The input
= Beginning of Section =

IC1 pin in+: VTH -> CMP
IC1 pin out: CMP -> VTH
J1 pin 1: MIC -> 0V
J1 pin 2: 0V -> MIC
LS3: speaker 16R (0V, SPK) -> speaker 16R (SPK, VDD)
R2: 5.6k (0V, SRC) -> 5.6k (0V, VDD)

= End of Section =
= Beginning of Section =

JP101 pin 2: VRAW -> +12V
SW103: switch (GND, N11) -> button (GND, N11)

= End of Section =

Exercise description
The listing above holds a line with "IC1 pin out: CMP -> VTH" and a line with "R2: 5.6k (0V, SRC) -> 5.6k (0V, VDD)". Print the stretch from the first through the second, exactly and alone.

Task output
IC1 pin out: CMP -> VTH
J1 pin 1: MIC -> 0V
J1 pin 2: 0V -> MIC
LS3: speaker 16R (0V, SPK) -> speaker 16R (SPK, VDD)
R2: 5.6k (0V, SRC) -> 5.6k (0V, VDD)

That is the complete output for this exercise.